## [What you have to do]
Your task is to transcribe the data exactly while omitting each picture.

## [Data provided]
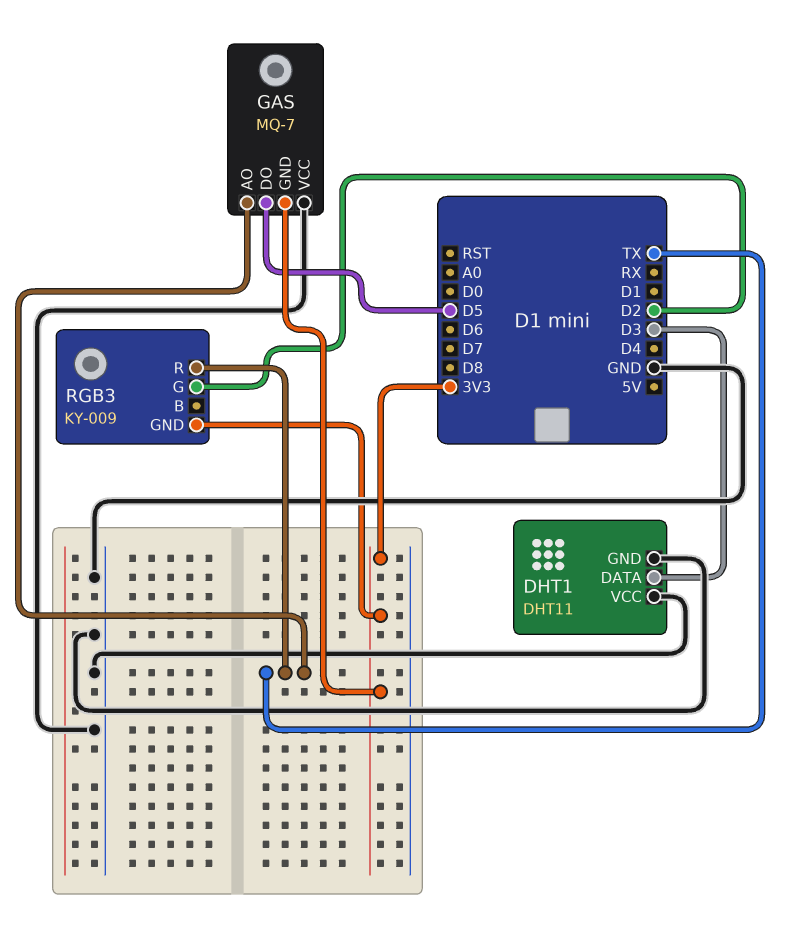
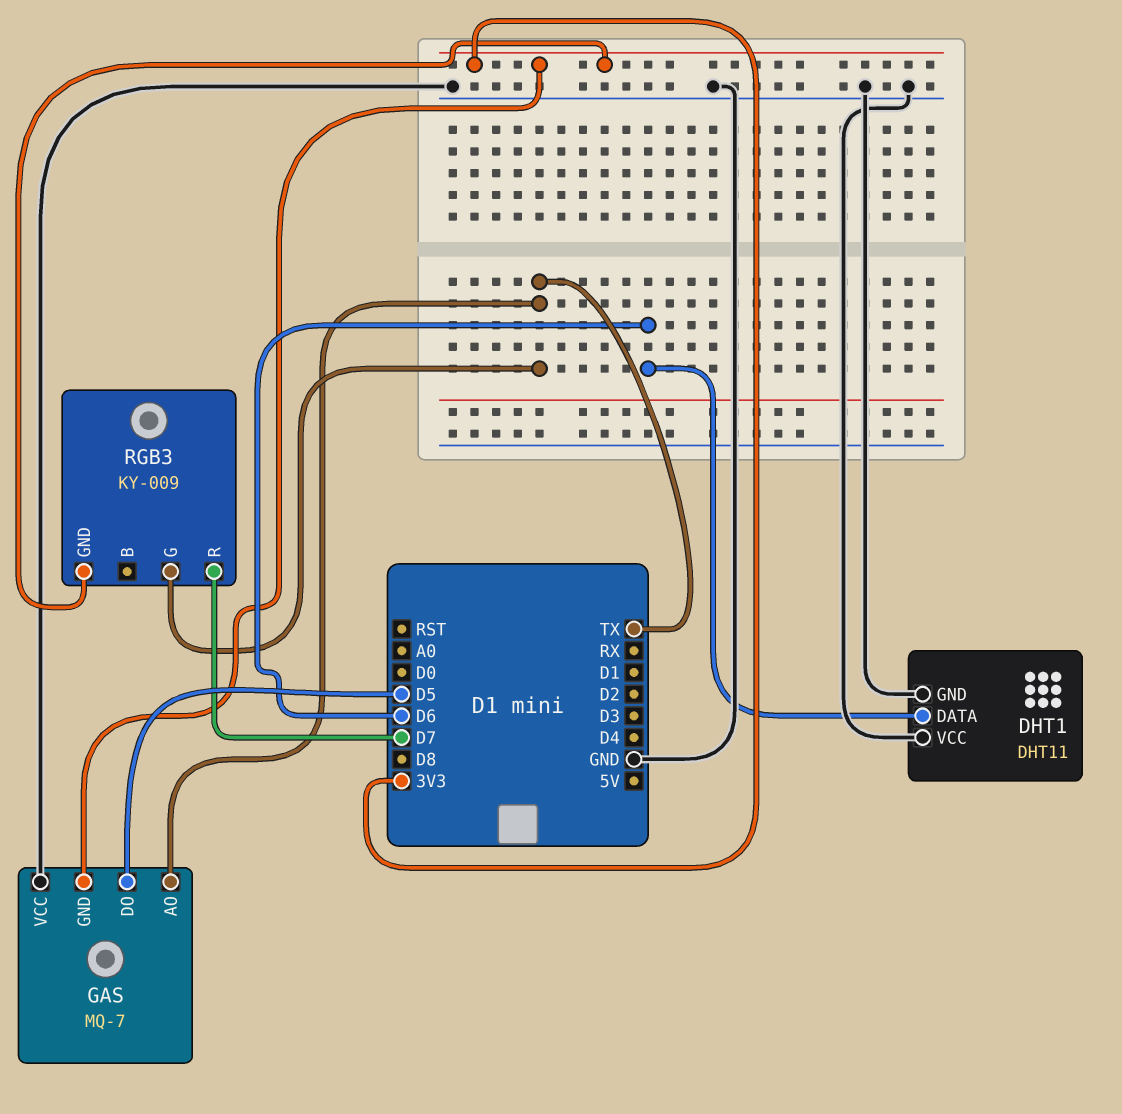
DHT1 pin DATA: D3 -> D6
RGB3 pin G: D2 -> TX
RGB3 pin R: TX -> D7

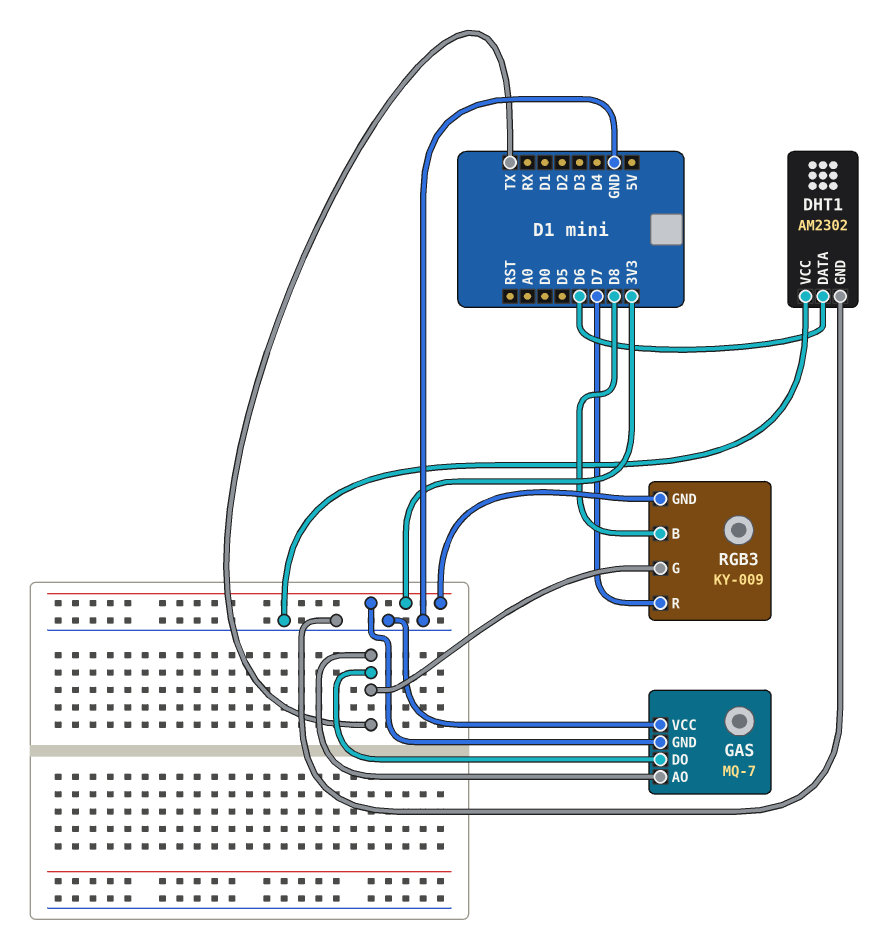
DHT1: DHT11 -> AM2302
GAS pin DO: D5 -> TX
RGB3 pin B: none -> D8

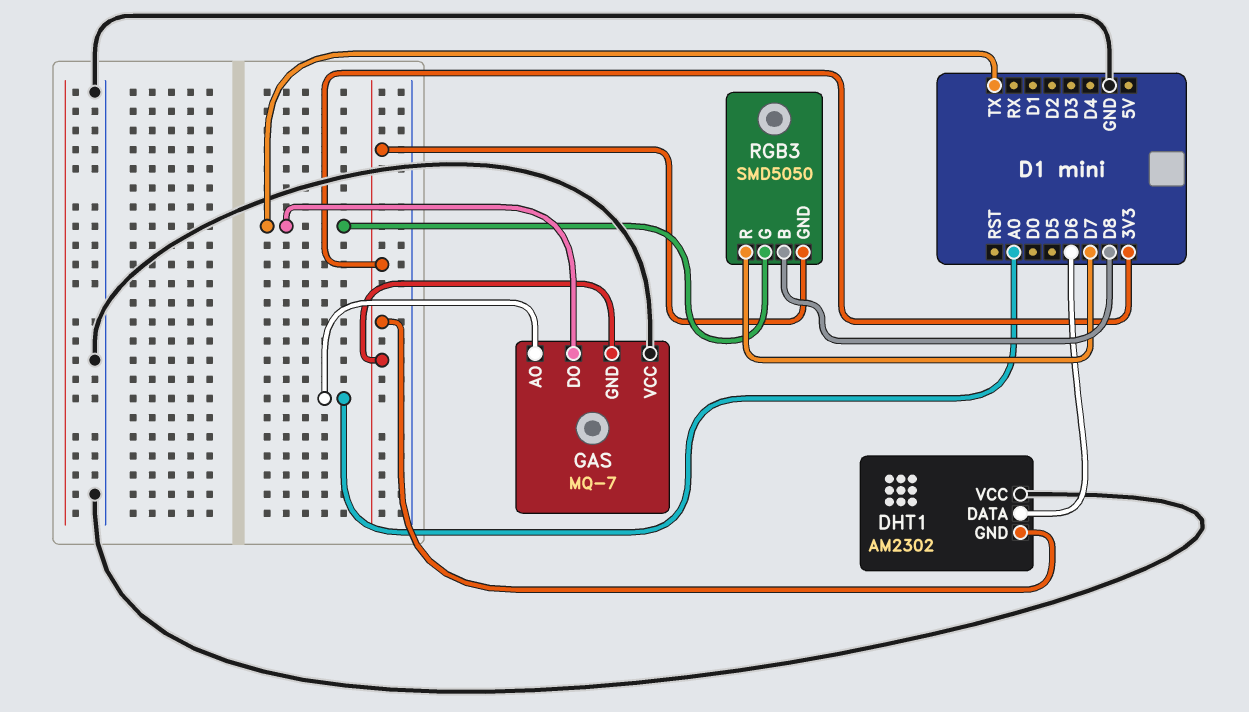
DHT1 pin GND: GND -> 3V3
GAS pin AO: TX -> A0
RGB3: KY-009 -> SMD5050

## [Response to the task]
DHT1 pin DATA: D3 -> D6
RGB3 pin G: D2 -> TX
RGB3 pin R: TX -> D7

DHT1: DHT11 -> AM2302
GAS pin DO: D5 -> TX
RGB3 pin B: none -> D8

DHT1 pin GND: GND -> 3V3
GAS pin AO: TX -> A0
RGB3: KY-009 -> SMD5050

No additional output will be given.